──────── Given records ────────

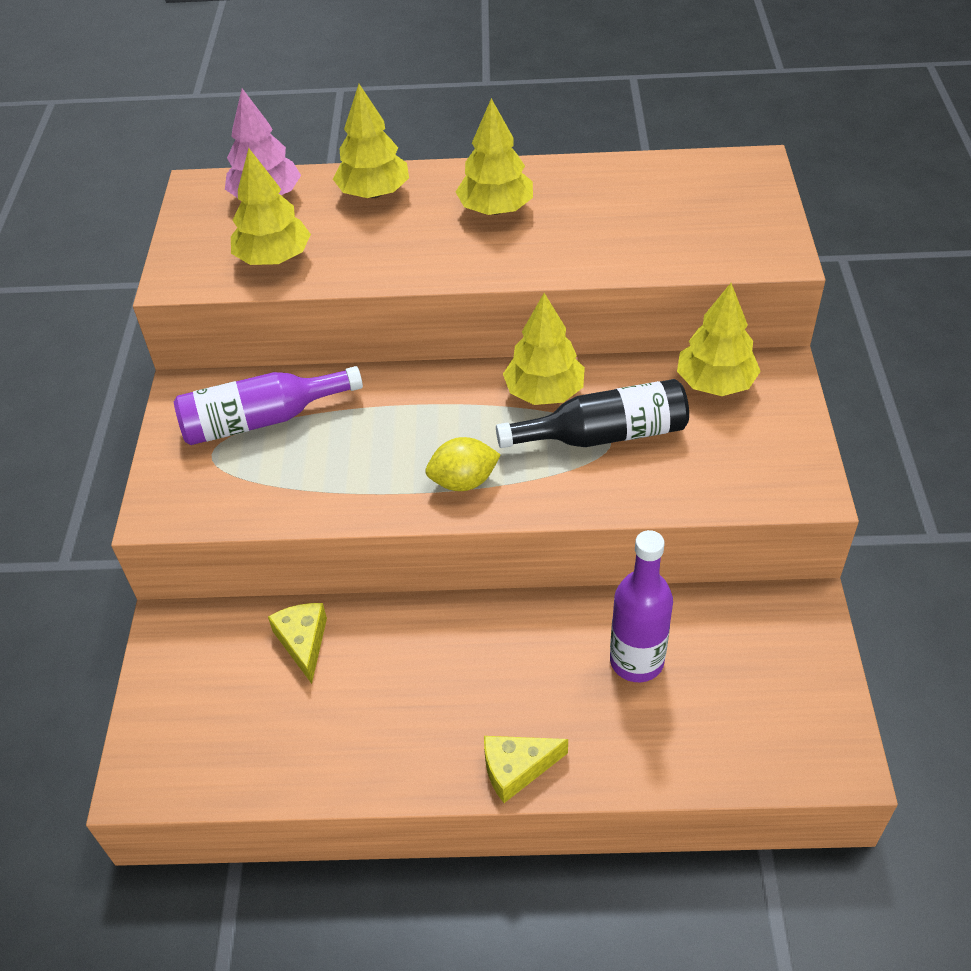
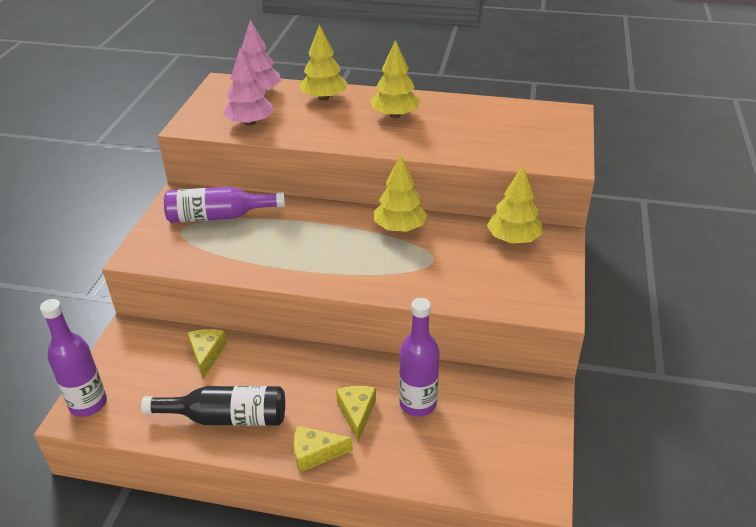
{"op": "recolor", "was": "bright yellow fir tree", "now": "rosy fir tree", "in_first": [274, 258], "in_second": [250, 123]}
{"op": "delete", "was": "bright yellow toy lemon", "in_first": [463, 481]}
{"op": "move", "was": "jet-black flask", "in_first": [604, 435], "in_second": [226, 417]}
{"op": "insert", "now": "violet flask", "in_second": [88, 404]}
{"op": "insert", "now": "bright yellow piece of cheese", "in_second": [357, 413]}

────────

Assigned task: If a record holds a picture, drop the picture and return the rest of it exactly.

The answer:
{"op": "recolor", "was": "bright yellow fir tree", "now": "rosy fir tree", "in_first": [274, 258], "in_second": [250, 123]}
{"op": "delete", "was": "bright yellow toy lemon", "in_first": [463, 481]}
{"op": "move", "was": "jet-black flask", "in_first": [604, 435], "in_second": [226, 417]}
{"op": "insert", "now": "violet flask", "in_second": [88, 404]}
{"op": "insert", "now": "bright yellow piece of cheese", "in_second": [357, 413]}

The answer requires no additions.